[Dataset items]
___

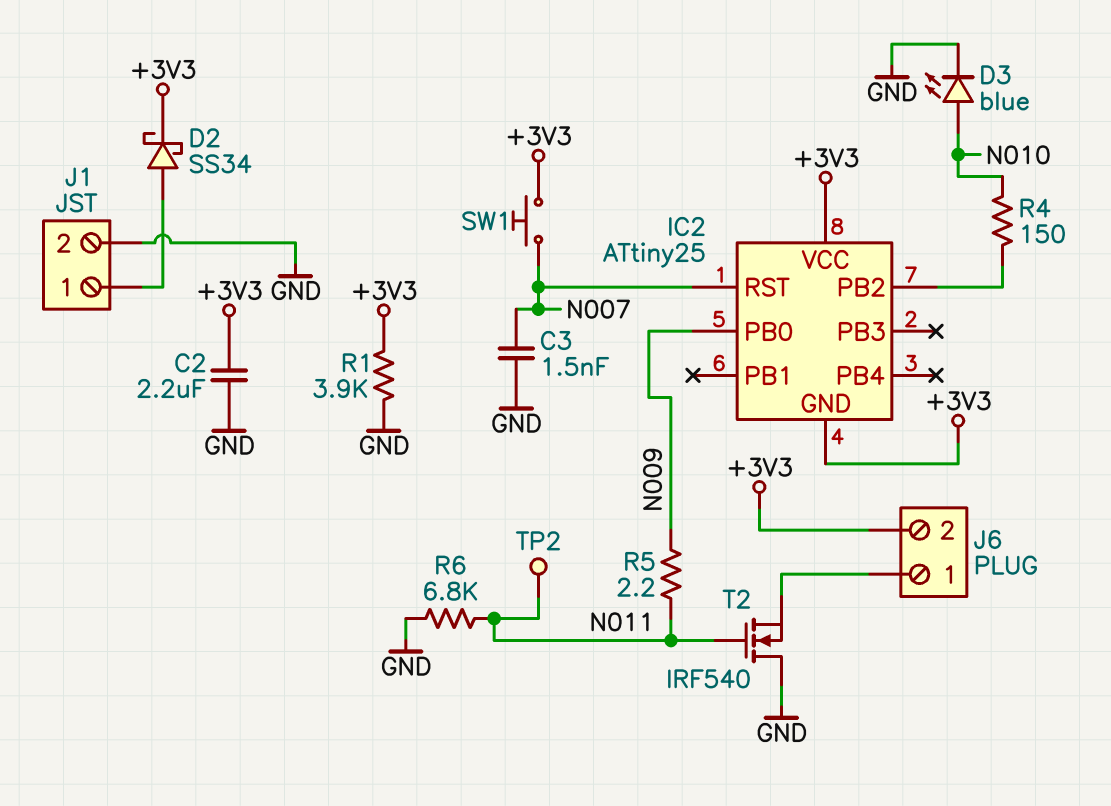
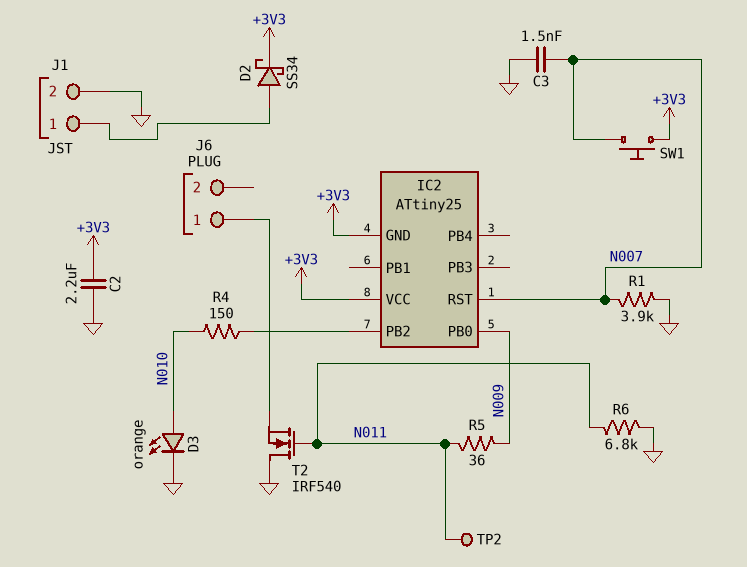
D3: LED blue (A N010, K GND) -> LED orange (A N010, K GND)
J6 pin 2: +3V3 -> none
R1: 3.9k (+3V3, GND) -> 3.9k (GND, N007)
R5: 2.2 (N009, N011) -> 36 (N009, N011)

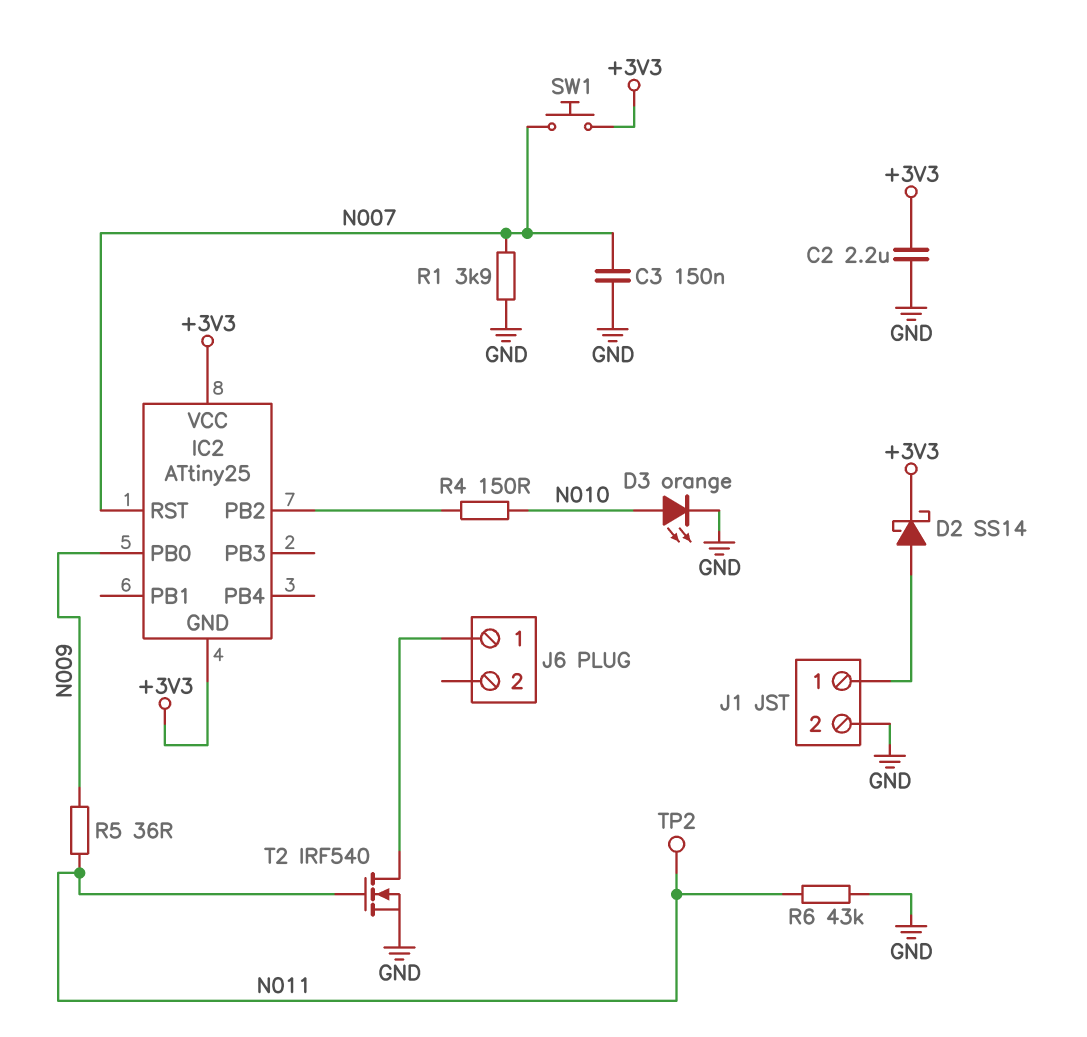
C3: 1.5nF (GND, N007) -> 150nF (GND, N007)
D2: schottky SS34 (A J1/1, K +3V3) -> schottky SS14 (A J1/1, K +3V3)
R6: 6.8k (GND, N011) -> 43k (GND, N011)
T2: NMOS IRF540 (G N011, D GND, S J6/1) -> NMOS IRF540 (G N011, D J6/1, S GND)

___

= What this task involves =
Which part of the entries opens with the line containing "J6 pin 2: +3V3 -> none" and closes with the line containing "R6: 6.8k (GND, N011) -> 43k (GND, N011)"? Output that part exactly, ends included, pictures excluded.

= Task solution =
J6 pin 2: +3V3 -> none
R1: 3.9k (+3V3, GND) -> 3.9k (GND, N007)
R5: 2.2 (N009, N011) -> 36 (N009, N011)

C3: 1.5nF (GND, N007) -> 150nF (GND, N007)
D2: schottky SS34 (A J1/1, K +3V3) -> schottky SS14 (A J1/1, K +3V3)
R6: 6.8k (GND, N011) -> 43k (GND, N011)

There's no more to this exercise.